Activity
Images should be omitted while the rest of the data is duplicated exactly.

Provided data
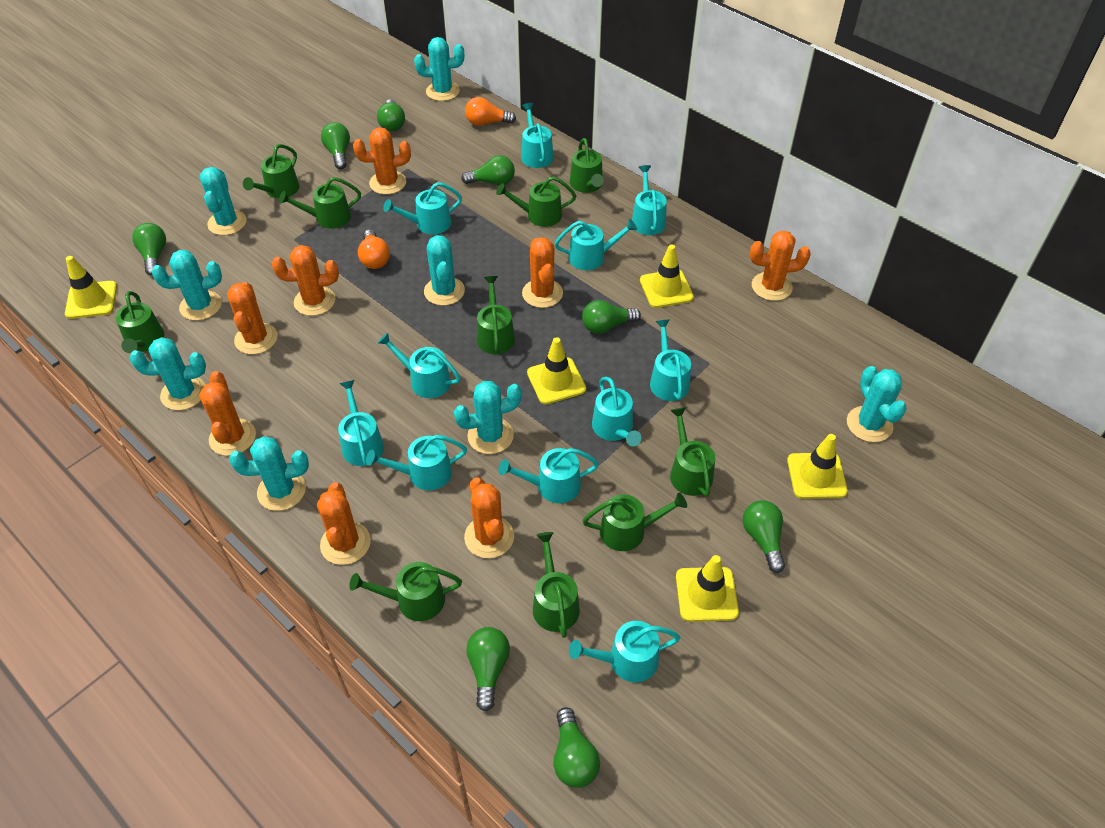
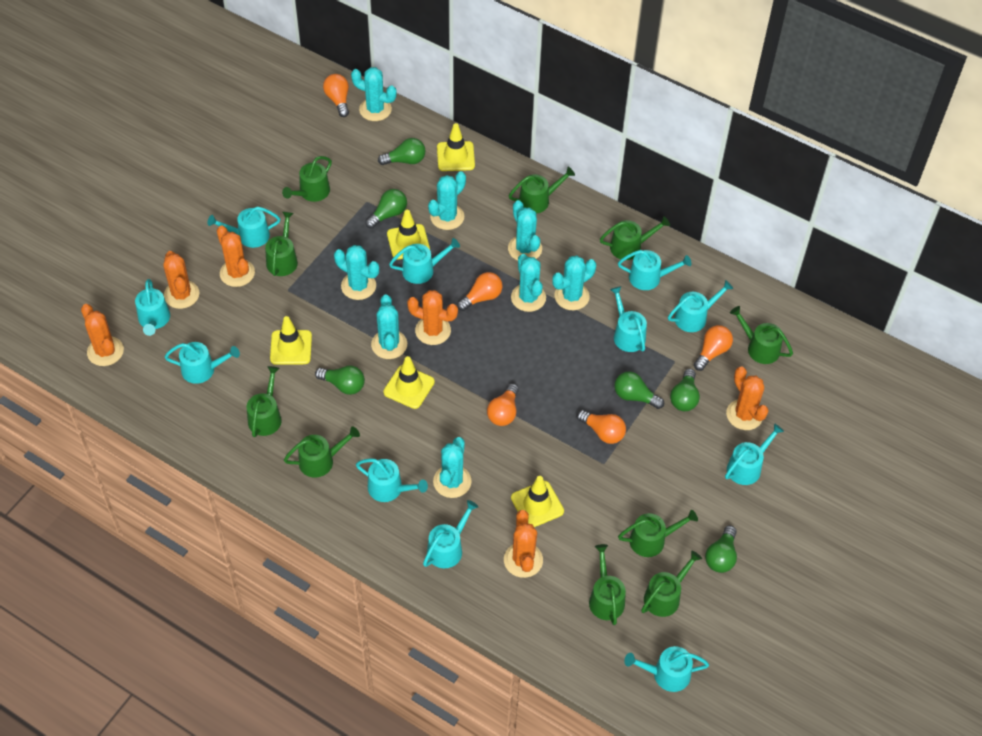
green light bulb: 8 -> 6
orange cactus: 8 -> 6
orange light bulb: 2 -> 5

Answer section
green light bulb: 8 -> 6
orange cactus: 8 -> 6
orange light bulb: 2 -> 5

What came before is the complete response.